(TASK INPUT):
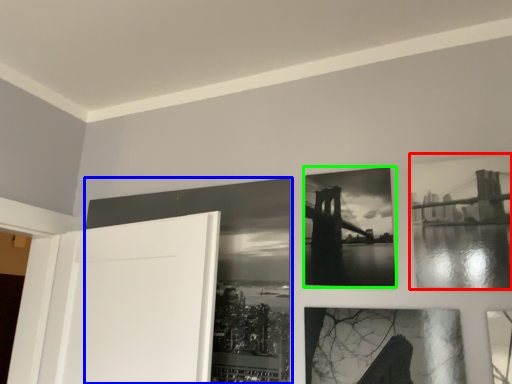
Question: Which is farther away from picture frame (highlighted by a red box)? picture frame (highlighted by a blue box) or picture frame (highlighted by a green box)?

Choices:
 (A) picture frame
 (B) picture frame

Answer: (A)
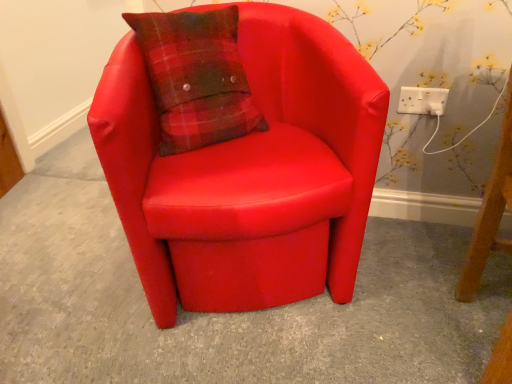
Question: Considering the positions of matte red armchair at center and white plastic socket at upper right in the image, is matte red armchair at center bigger or smaller than white plastic socket at upper right?

Choices:
 (A) small
 (B) big

Answer: (B)

Question: From a real-world perspective, is matte red armchair at center above or below white plastic socket at upper right?

Choices:
 (A) below
 (B) above

Answer: (A)

Question: Considering the positions of point (361, 185) and point (401, 99), is point (361, 185) closer or farther from the camera than point (401, 99)?

Choices:
 (A) closer
 (B) farther

Answer: (A)

Question: Is white plastic socket at upper right to the left or to the right of matte red armchair at center in the image?

Choices:
 (A) left
 (B) right

Answer: (B)

Question: Is white plastic socket at upper right wider or thinner than matte red armchair at center?

Choices:
 (A) thin
 (B) wide

Answer: (A)

Question: From the image's perspective, is white plastic socket at upper right above or below matte red armchair at center?

Choices:
 (A) above
 (B) below

Answer: (A)

Question: In terms of size, does white plastic socket at upper right appear bigger or smaller than matte red armchair at center?

Choices:
 (A) small
 (B) big

Answer: (A)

(WORK ORDER):
Output the lines above as a JSON list of strings, one string per line, leaving out blank lines and the lines that stand in for pictures.

(RESULT FOR THIS EXERCISE):
[
  "Question: Which is farther away from picture frame (highlighted by a red box)? picture frame (highlighted by a blue box) or picture frame (highlighted by a green box)?",
  "Choices:",
  " (A) picture frame",
  " (B) picture frame",
  "Answer: (A)",
  "Question: Considering the positions of matte red armchair at center and white plastic socket at upper right in the image, is matte red armchair at center bigger or smaller than white plastic socket at upper right?",
  "Choices:",
  " (A) small",
  " (B) big",
  "Answer: (B)",
  "Question: From a real-world perspective, is matte red armchair at center above or below white plastic socket at upper right?",
  "Choices:",
  " (A) below",
  " (B) above",
  "Answer: (A)",
  "Question: Considering the positions of point (361, 185) and point (401, 99), is point (361, 185) closer or farther from the camera than point (401, 99)?",
  "Choices:",
  " (A) closer",
  " (B) farther",
  "Answer: (A)",
  "Question: Is white plastic socket at upper right to the left or to the right of matte red armchair at center in the image?",
  "Choices:",
  " (A) left",
  " (B) right",
  "Answer: (B)",
  "Question: Is white plastic socket at upper right wider or thinner than matte red armchair at center?",
  "Choices:",
  " (A) thin",
  " (B) wide",
  "Answer: (A)",
  "Question: From the image's perspective, is white plastic socket at upper right above or below matte red armchair at center?",
  "Choices:",
  " (A) above",
  " (B) below",
  "Answer: (A)",
  "Question: In terms of size, does white plastic socket at upper right appear bigger or smaller than matte red armchair at center?",
  "Choices:",
  " (A) small",
  " (B) big",
  "Answer: (A)"
]